▶ Before-and-after change records

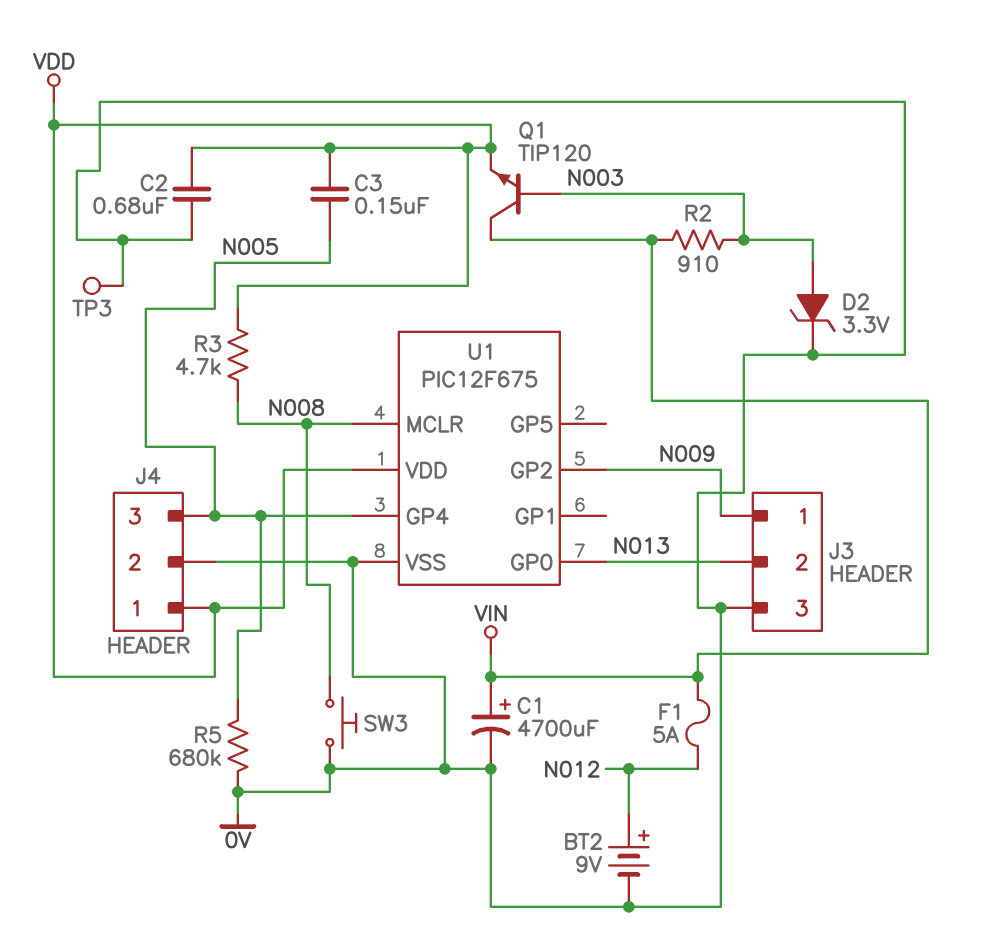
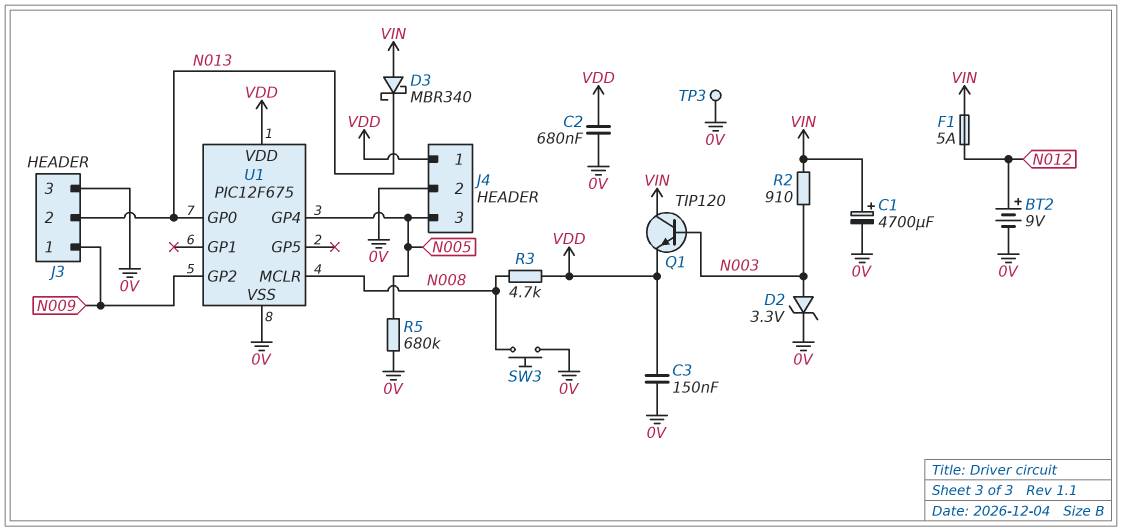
C3: 150nF (N005, VDD) -> 150nF (0V, VDD)
D3: none -> schottky MBR340 (A VIN, K N013)

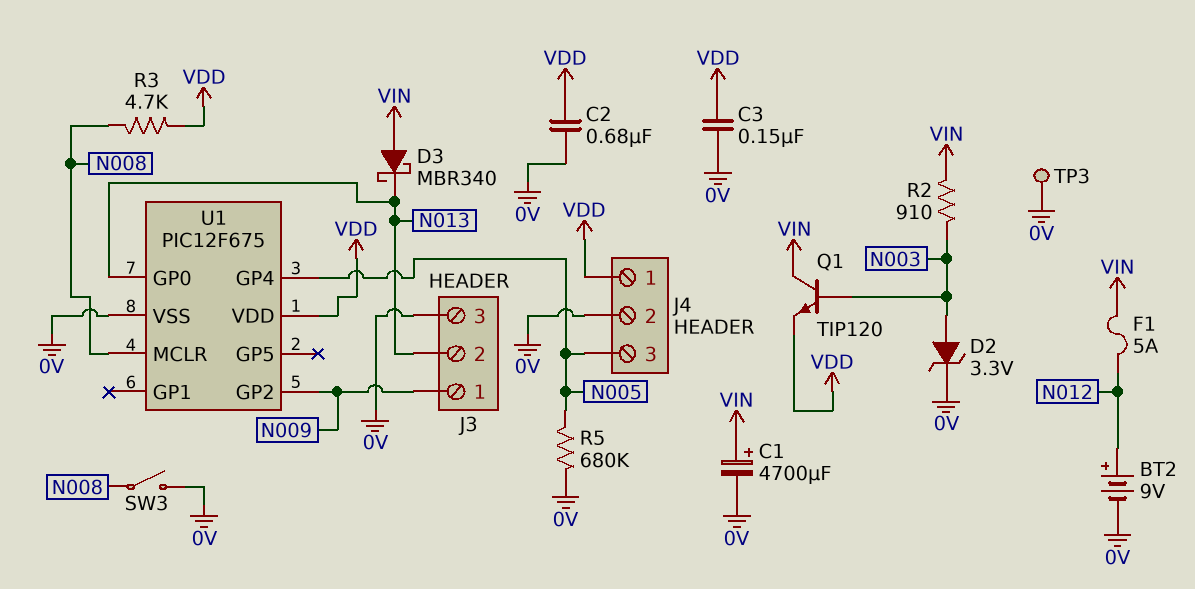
SW3: button (0V, N008) -> switch (0V, N008)

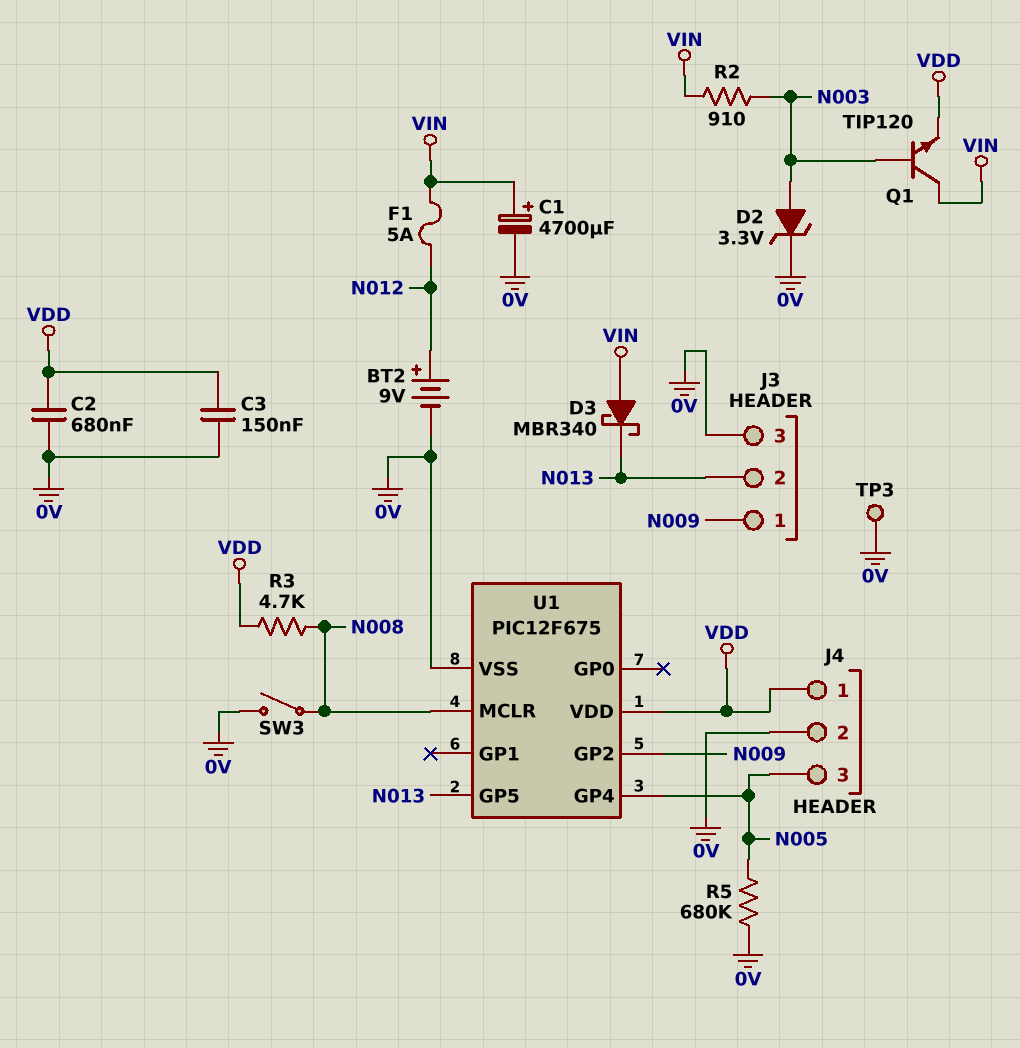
U1 pin GP0: N013 -> none
U1 pin GP5: none -> N013

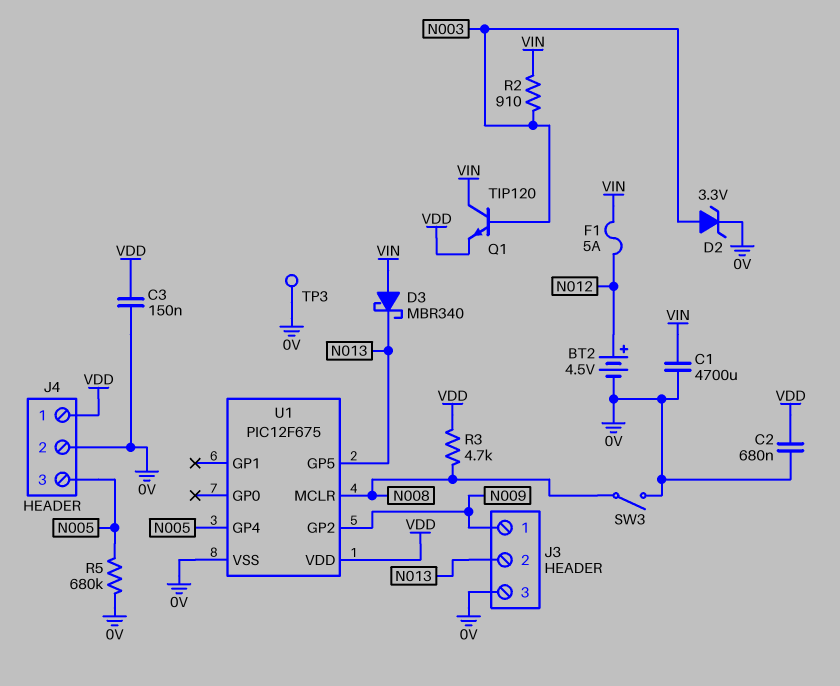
BT2: 9V (plus N012, minus 0V) -> 4.5V (plus N012, minus 0V)
C1: 4700uF (plus VIN, minus 0V) -> 4700uF (0V, VIN)

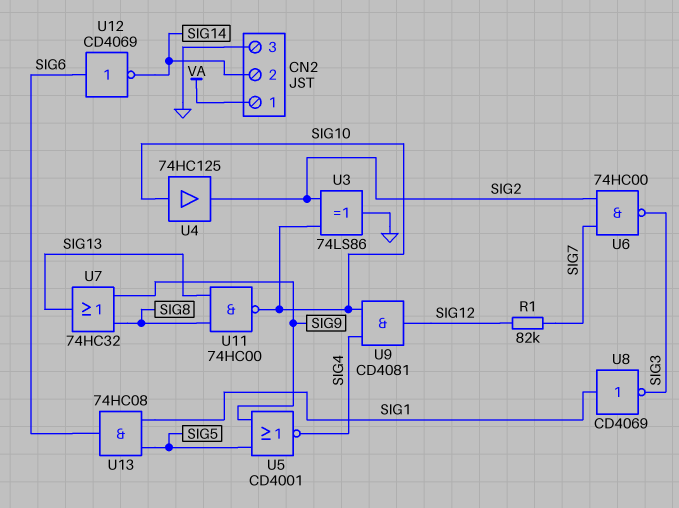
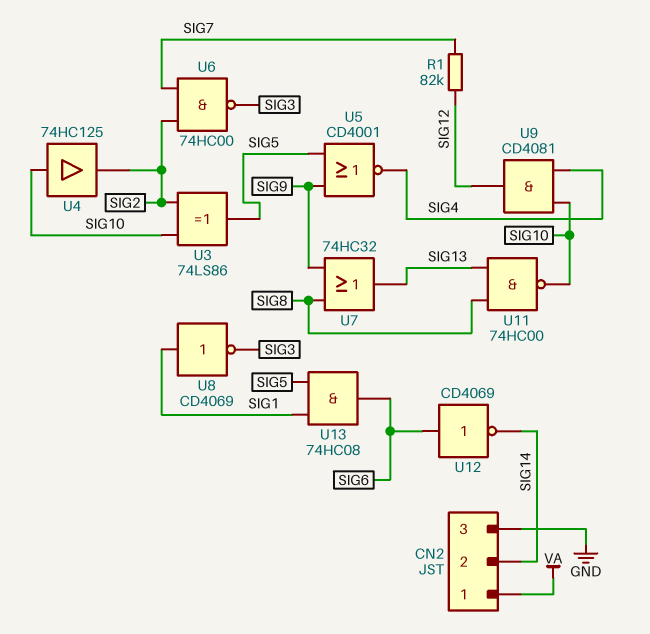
U3: XOR 74LS86 (in SIG2, in SIG10, out GND) -> XOR 74LS86 (in SIG2, in SIG10, out SIG5)

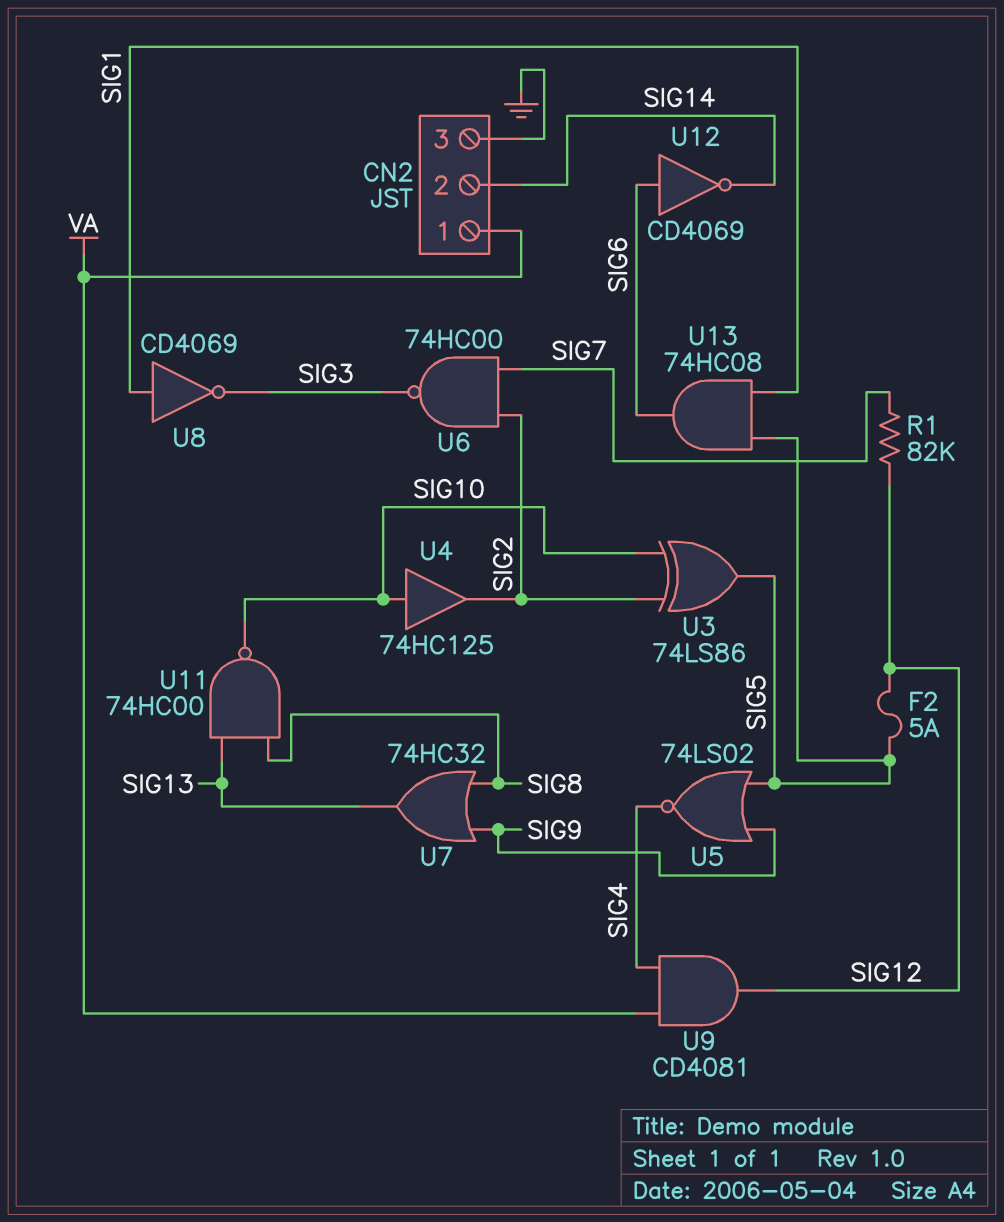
F2: none -> 5A (SIG5, SIG12)
U5: NOR CD4001 (in SIG5, in SIG9, out SIG4) -> NOR 74LS02 (in SIG5, in SIG9, out SIG4)
U9: AND CD4081 (in SIG4, in SIG10, out SIG12) -> AND CD4081 (in SIG4, in VA, out SIG12)

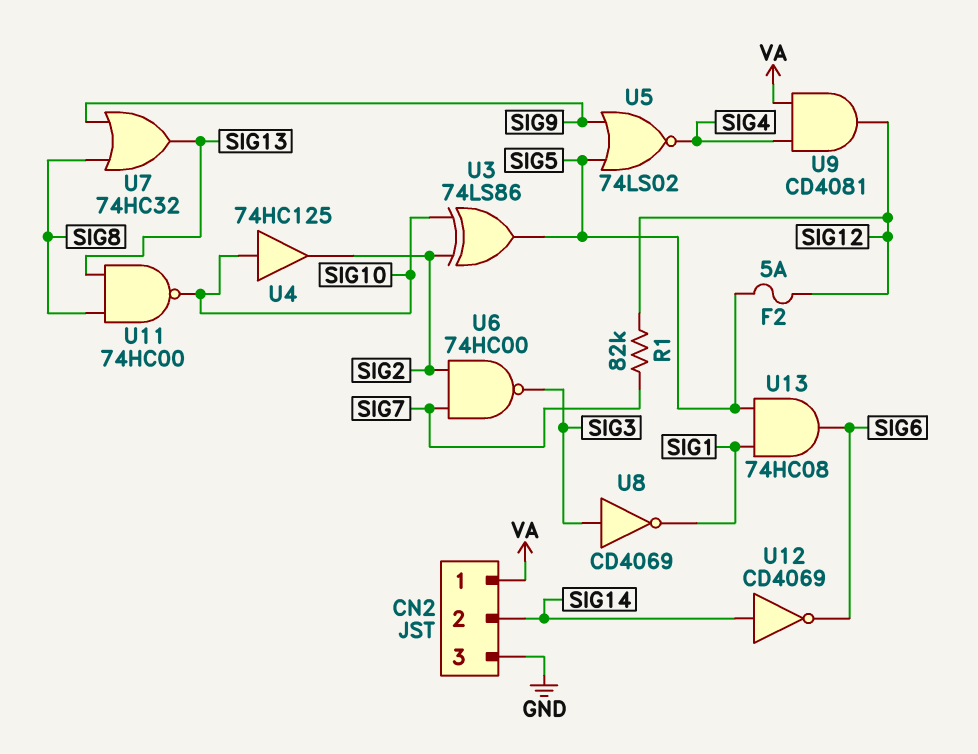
U8: NOT CD4069 (in SIG1, out SIG3) -> NOT CD4069 (in SIG3, out SIG1)
U12: NOT CD4069 (in SIG6, out SIG14) -> NOT CD4069 (in SIG14, out SIG6)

▶ TASK PROMPT
Set down the entries again without change. Leave the pictures out.

▶ EXERCISE ANSWER
C3: 150nF (N005, VDD) -> 150nF (0V, VDD)
D3: none -> schottky MBR340 (A VIN, K N013)

SW3: button (0V, N008) -> switch (0V, N008)

U1 pin GP0: N013 -> none
U1 pin GP5: none -> N013

BT2: 9V (plus N012, minus 0V) -> 4.5V (plus N012, minus 0V)
C1: 4700uF (plus VIN, minus 0V) -> 4700uF (0V, VIN)

U3: XOR 74LS86 (in SIG2, in SIG10, out GND) -> XOR 74LS86 (in SIG2, in SIG10, out SIG5)

F2: none -> 5A (SIG5, SIG12)
U5: NOR CD4001 (in SIG5, in SIG9, out SIG4) -> NOR 74LS02 (in SIG5, in SIG9, out SIG4)
U9: AND CD4081 (in SIG4, in SIG10, out SIG12) -> AND CD4081 (in SIG4, in VA, out SIG12)

U8: NOT CD4069 (in SIG1, out SIG3) -> NOT CD4069 (in SIG3, out SIG1)
U12: NOT CD4069 (in SIG6, out SIG14) -> NOT CD4069 (in SIG14, out SIG6)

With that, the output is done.